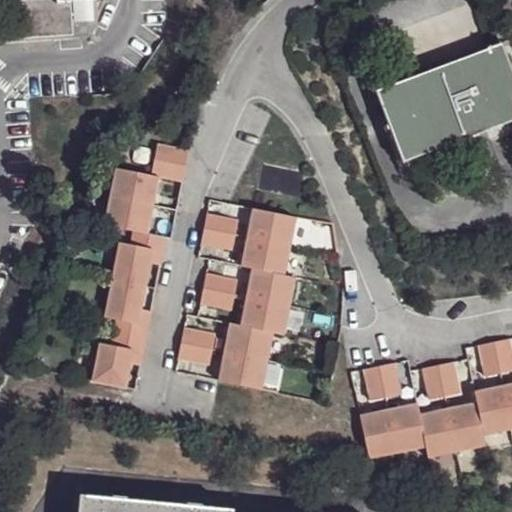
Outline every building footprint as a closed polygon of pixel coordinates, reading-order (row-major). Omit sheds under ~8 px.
[(21,0),(23,34),(75,29),(76,18),(74,0),(21,0)] [(74,0),(76,18),(95,16),(94,0),(74,0)] [(489,51),(379,85),(401,158),(511,118),(511,66),(503,43),(487,48),(489,51)] [(191,149),(160,143),(154,175),(161,176),(185,181),(191,149)] [(154,175),(118,168),(107,224),(135,230),(150,232),(161,176),(154,175)] [(287,274),(299,216),(255,207),(243,265),(255,268),(287,274)] [(234,250),(239,219),(209,212),(203,244),(234,250)] [(150,232),(135,230),(133,244),(156,248),(166,250),(169,236),(150,232)] [(133,244),(122,242),(114,279),(149,286),(153,263),(156,248),(133,244)] [(156,248),(153,263),(163,265),(166,250),(156,248)] [(276,331),(286,334),(297,276),(287,274),(255,268),(243,325),(276,331)] [(233,310),(239,279),(208,272),(201,304),(233,310)] [(149,286),(114,279),(107,317),(118,318),(142,323),(144,308),(149,286)] [(144,308),(142,323),(151,325),(154,310),(144,308)] [(142,323),(118,318),(115,331),(149,338),(151,325),(142,323)] [(243,325),(232,323),(221,380),(264,389),(276,331),(243,325)] [(211,365),(217,334),(186,327),(180,358),(211,365)] [(149,338),(115,331),(113,344),(146,350),(149,338)] [(478,346),(484,377),(511,371),(511,353),(509,340),(478,346)] [(113,344),(102,342),(95,381),(129,388),(133,363),(144,366),(146,350),(113,344)] [(429,400),(460,393),(454,363),(422,369),(429,400)] [(370,401),(401,394),(395,364),(364,370),(370,401)] [(476,403),(483,436),(511,430),(511,384),(474,392),(476,403)] [(476,403),(419,415),(426,448),(428,458),(485,446),(483,436),(476,403)] [(417,404),(359,416),(368,460),(426,448),(419,415),(417,404)] [(162,511),(163,508),(87,501),(85,511),(162,511)]
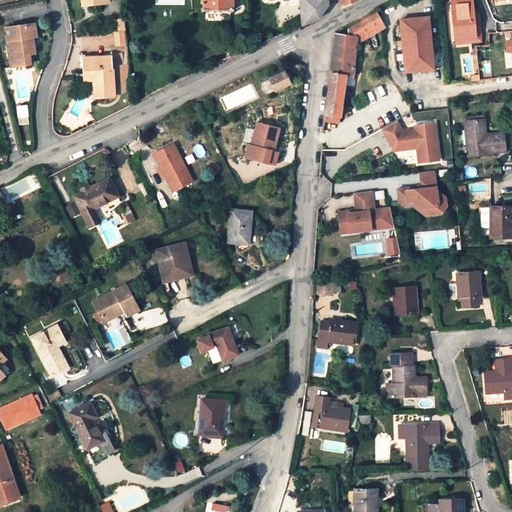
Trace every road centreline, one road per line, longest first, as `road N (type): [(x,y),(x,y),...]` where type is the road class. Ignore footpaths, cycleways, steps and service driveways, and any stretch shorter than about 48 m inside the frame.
road 1 (unclassified): [(262,511),(285,446),(297,362),(312,127),(331,21)]
road 2 (unclassified): [(331,21),(50,156)]
road 3 (residential): [(511,334),(458,338),(444,357),(494,511)]
road 4 (residential): [(54,0),(59,42),(41,118),(50,156)]
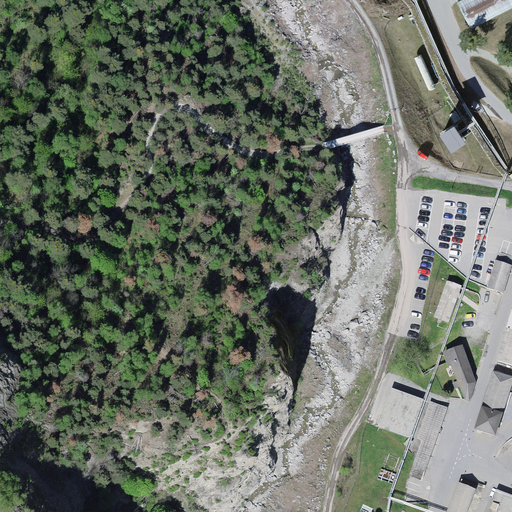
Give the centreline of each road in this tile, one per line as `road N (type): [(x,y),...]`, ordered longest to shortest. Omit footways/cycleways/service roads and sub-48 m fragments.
road 1 (track): [(397,129),(263,156),(219,141),(186,110),(170,109),(155,118),(148,137),(153,174),(96,231),(76,239),(0,224)]
road 2 (track): [(403,162),(403,284),(324,511)]
road 3 (track): [(348,0),(376,44),(397,129)]
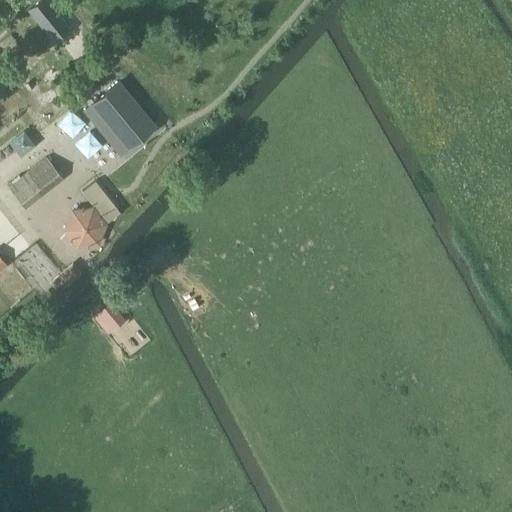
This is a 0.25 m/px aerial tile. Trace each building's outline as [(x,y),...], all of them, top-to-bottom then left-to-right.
[(61,0),(41,0),(58,20),(70,10),(61,0)] [(113,77),(88,98),(124,143),(150,121),(113,77)] [(21,203),(59,173),(45,155),(8,185),(21,203)] [(64,228),(76,243),(96,240),(103,222),(91,207),(72,209),(64,228)] [(71,266),(52,282),(58,290),(77,273),(71,266)] [(109,299),(91,314),(104,330),(122,315),(109,299)]
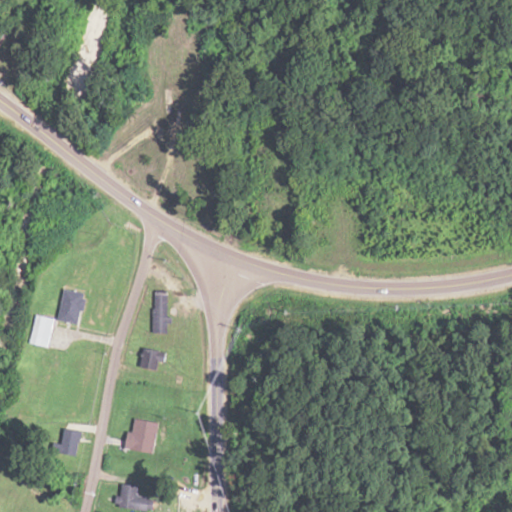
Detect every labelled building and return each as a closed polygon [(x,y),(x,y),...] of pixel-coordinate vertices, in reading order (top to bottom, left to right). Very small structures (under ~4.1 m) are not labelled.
[(177,109),(193,109),(193,63),(177,63),(177,109)] [(61,321),(79,325),(86,292),(68,289),(61,321)] [(152,332),(167,332),(167,292),(152,292),(152,332)] [(140,367),(161,369),(163,351),(142,348),(140,367)] [(153,453),(157,422),(131,418),(127,449),(153,453)] [(57,456),(74,461),(84,433),(67,428),(57,456)] [(138,509),(139,485),(120,484),(119,508),(138,509)]
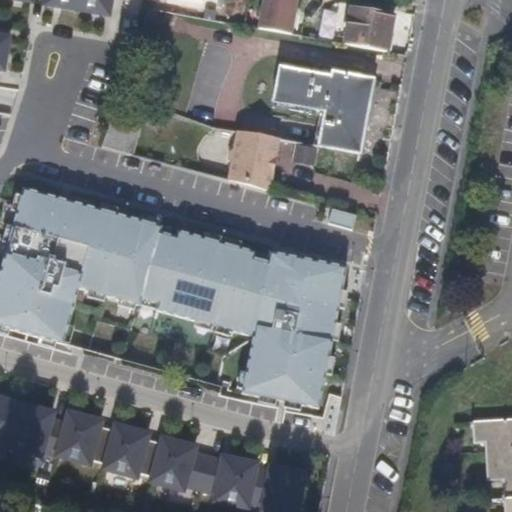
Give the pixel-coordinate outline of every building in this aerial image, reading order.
[(121,0),(84,0),(84,3),(120,8),(121,0)] [(297,0),(264,0),(261,23),(293,29),(297,0)] [(396,10),(353,3),(348,38),(391,45),(396,10)] [(14,29),(0,26),(0,67),(7,68),(14,29)] [(330,70),(278,62),(272,98),(325,106),(320,142),(361,147),(373,72),(331,65),(330,70)] [(278,138),(236,132),(233,148),(228,152),(227,159),(231,163),(231,166),(228,181),(270,192),(274,169),(272,169),(272,159),(275,159),(278,138)] [(138,301),(158,222),(19,184),(0,253),(0,323),(59,340),(73,286),(138,301)] [(330,210),(327,221),(348,227),(351,216),(330,210)] [(347,270),(158,222),(138,301),(249,330),(235,384),(312,404),(347,270)] [(0,444),(11,397),(0,393),(0,444)] [(52,407),(12,398),(0,448),(40,457),(52,407)] [(102,419),(63,409),(51,460),(91,469),(102,419)] [(511,511),(511,419),(473,422),(474,442),(484,441),(487,480),(501,479),(503,511),(511,511)] [(152,430),(112,421),(100,471),(140,481),(152,430)] [(199,441),(159,432),(148,482),(187,491),(199,441)] [(261,457),(221,448),(210,498),(249,507),(261,457)] [(295,511),(305,468),(266,459),(254,509),(267,511),(295,511)]
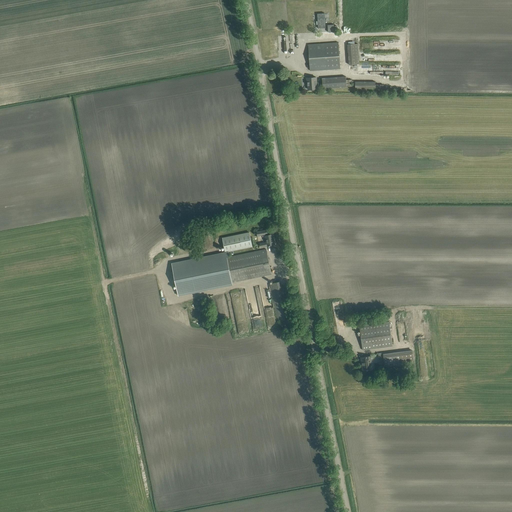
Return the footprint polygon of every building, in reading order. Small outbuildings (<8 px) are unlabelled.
[(326,28),(325,13),(317,14),(318,28),(326,28)] [(337,43),(313,44),(308,45),(310,71),(339,69),(337,43)] [(349,65),(359,64),(358,44),(348,45),(349,65)] [(316,77),(311,77),(306,78),(307,82),(308,82),(308,89),(317,89),(316,77)] [(352,79),(346,80),(346,77),(322,78),(323,88),(347,87),(353,87),(353,85),(352,83),(354,83),(354,80),(352,80),(352,79)] [(355,92),(375,92),(384,92),(384,90),(384,84),(375,84),(375,82),(355,81),(355,92)] [(222,237),(225,252),(229,251),(229,252),(252,247),(249,232),(222,237)] [(273,234),(268,235),(265,236),(266,242),(260,243),(261,247),(267,246),(269,245),(269,246),(270,246),(270,245),(275,244),(273,234)] [(267,249),(262,251),(230,257),(227,258),(232,282),(272,274),(267,249)] [(230,257),(229,252),(229,251),(225,252),(172,263),(178,296),(233,285),(232,282),(227,258),(230,257)] [(279,282),(270,284),(278,321),(289,319),(287,319),(279,282)] [(389,322),(364,325),(359,326),(362,350),(392,346),(389,322)] [(397,363),(414,361),(413,350),(383,353),(383,354),(378,355),(379,359),(384,359),(384,365),(393,364),(393,366),(397,365),(397,363)] [(372,369),(370,356),(361,357),(363,370),(372,369)]
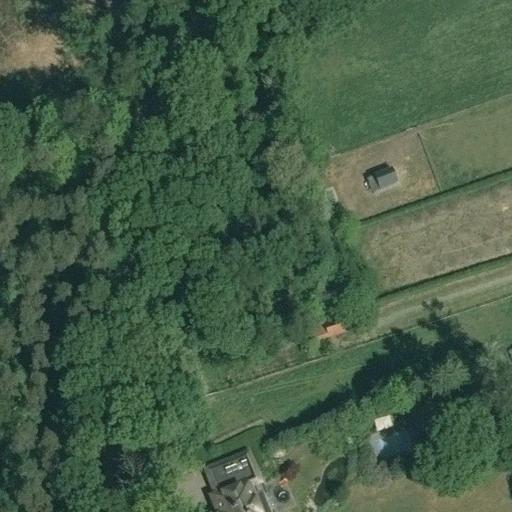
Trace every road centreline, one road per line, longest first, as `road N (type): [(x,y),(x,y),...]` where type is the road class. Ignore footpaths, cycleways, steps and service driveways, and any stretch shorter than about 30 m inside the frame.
road 1 (track): [(109,298),(110,511)]
road 2 (track): [(109,298),(111,217),(136,114)]
road 3 (track): [(136,114),(210,0)]
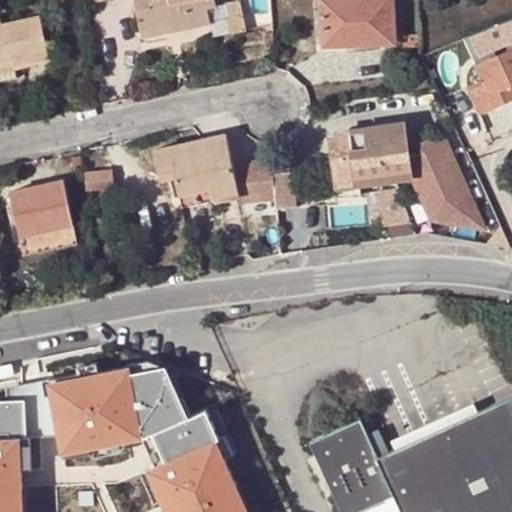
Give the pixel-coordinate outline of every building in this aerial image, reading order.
[(134,0),(141,31),(175,24),(176,30),(210,24),(207,8),(215,6),(214,0),(134,0)] [(321,0),(323,45),(346,44),(346,39),(394,35),(393,0),(321,0)] [(0,62),(12,60),(48,52),(39,13),(0,21),(0,62)] [(230,32),(245,29),(242,13),(226,16),(230,32)] [(511,19),(482,31),(490,50),(511,40),(511,19)] [(176,30),(175,24),(141,31),(142,37),(176,30)] [(264,46),(273,46),(272,31),(263,31),(264,46)] [(401,32),(402,44),(416,44),(416,31),(401,32)] [(474,57),(490,50),(482,31),(465,37),(474,57)] [(394,35),(346,39),(346,44),(395,42),(394,35)] [(511,47),(473,65),(479,79),(465,86),(477,112),(511,96),(511,90),(509,83),(511,81),(511,47)] [(48,52),(12,60),(14,68),(50,60),(48,52)] [(14,68),(12,60),(0,62),(0,79),(16,76),(14,68)] [(493,131),(511,123),(511,100),(485,111),(493,131)] [(350,127),(354,154),(366,152),(371,181),(409,175),(402,121),(350,127)] [(154,146),(159,171),(173,168),(175,176),(179,193),(212,187),(214,199),(239,194),(226,131),(200,136),(154,146)] [(371,181),(366,152),(354,154),(357,183),(371,181)] [(175,176),(173,168),(159,171),(161,179),(175,176)] [(300,201),(297,169),(278,170),(281,202),(300,201)] [(78,241),(64,177),(10,189),(24,252),(78,241)] [(214,199),(212,187),(179,193),(182,206),(214,199)] [(431,349),(441,373),(495,349),(485,325),(431,349)] [(49,390),(61,448),(91,443),(92,448),(127,442),(123,422),(138,420),(142,439),(153,437),(165,463),(149,470),(163,502),(181,494),(187,508),(178,511),(238,511),(229,491),(236,488),(216,442),(220,441),(207,412),(179,424),(170,403),(180,400),(165,368),(130,375),(129,368),(78,377),(80,384),(49,390)] [(365,415),(314,437),(346,511),(355,511),(398,493),(406,511),(511,511),(511,398),(381,454),(365,415)] [(22,405),(0,406),(0,511),(17,511),(17,488),(2,489),(2,473),(22,472),(20,439),(24,438),(22,405)]
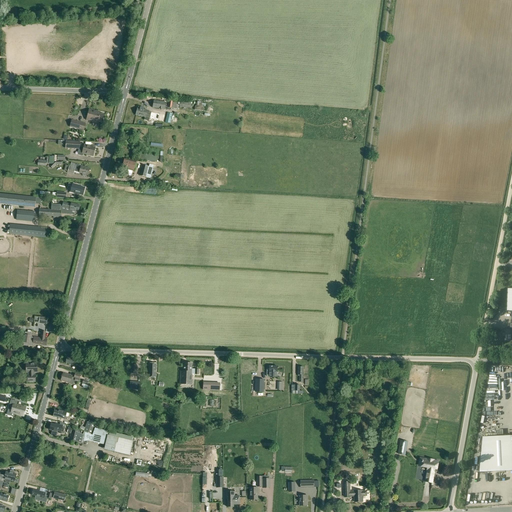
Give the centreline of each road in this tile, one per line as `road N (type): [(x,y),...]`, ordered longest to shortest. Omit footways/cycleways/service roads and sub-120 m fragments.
road 1 (unclassified): [(341,357),(58,348)]
road 2 (unclassified): [(58,348),(125,91)]
road 3 (track): [(511,183),(477,360)]
road 4 (unclassified): [(14,511),(58,348)]
road 5 (unclassified): [(477,360),(449,511)]
road 6 (unclassified): [(341,357),(477,360)]
road 7 (unclassified): [(125,91),(0,87)]
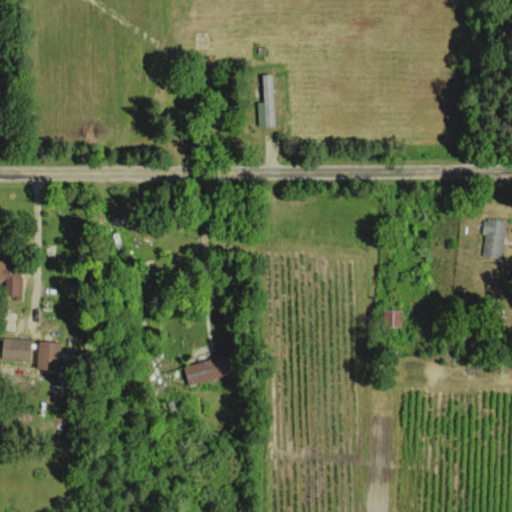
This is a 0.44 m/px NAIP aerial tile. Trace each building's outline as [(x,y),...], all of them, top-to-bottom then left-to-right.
[(256,101),(257,125),(273,124),(271,73),(261,73),(262,100),(256,101)] [(480,255),(500,257),(504,220),(484,218),(480,255)] [(0,278),(3,278),(3,296),(20,297),(20,270),(8,269),(8,260),(0,259),(0,278)] [(401,326),(401,309),(383,308),(383,326),(401,326)] [(0,345),(0,359),(28,360),(29,338),(0,337),(0,345)] [(57,369),(58,341),(36,340),(35,368),(57,369)] [(182,365),(186,383),(230,373),(225,355),(182,365)]
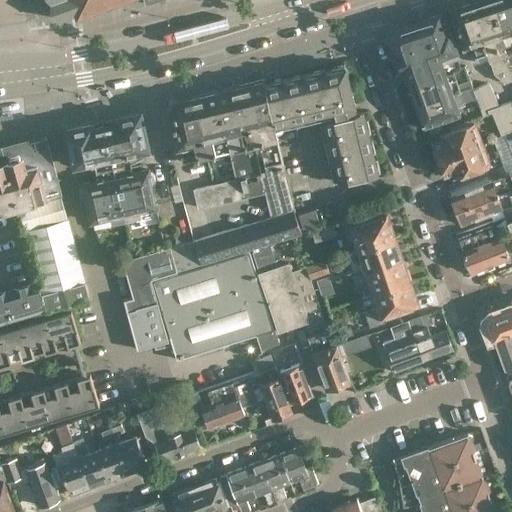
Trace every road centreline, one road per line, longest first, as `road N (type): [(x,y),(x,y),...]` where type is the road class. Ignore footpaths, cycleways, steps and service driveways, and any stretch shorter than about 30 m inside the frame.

Problem statement - Collect every line in the entries above that contains the word "cycleways", and copy each line in full. The match is case-sensitive.

Answer to this task -
Trace every road centreline, one road per line, longest first, as `road N (type): [(x,y),(x,y),...]` where type is the road class. Ignore footpaths, cycleways, steps and service driveways, and any stretch shorter than about 48 m inside the frame.
Give the centreline of each road in this tile, one per line as `road N (type): [(x,y),...]`, ordered longest to shortest. Omit footways/cycleways/service roads and sub-48 m fragments.
Trace every road centreline, one road per line, longest first, as `road N (type): [(x,y),(x,y),...]` where type is the road class. Ignore footpaths, cycleways, steps and service driveways, and any stretch shorter than about 30 m inside the frame.
Give the centreline of each road in this tile, one per line as `road N (type): [(x,y),...]`, ordered longest to shortest. Omit footways/cycleways/service roads and sub-120 m fragments.
Trace every road centreline, one road per line, longest first, as `road N (type): [(x,y),(x,y),...]` where type is the road class. Ignore footpaths, cycleways, steps and service driveways, and any stretch shorter than about 30 m inside the frame.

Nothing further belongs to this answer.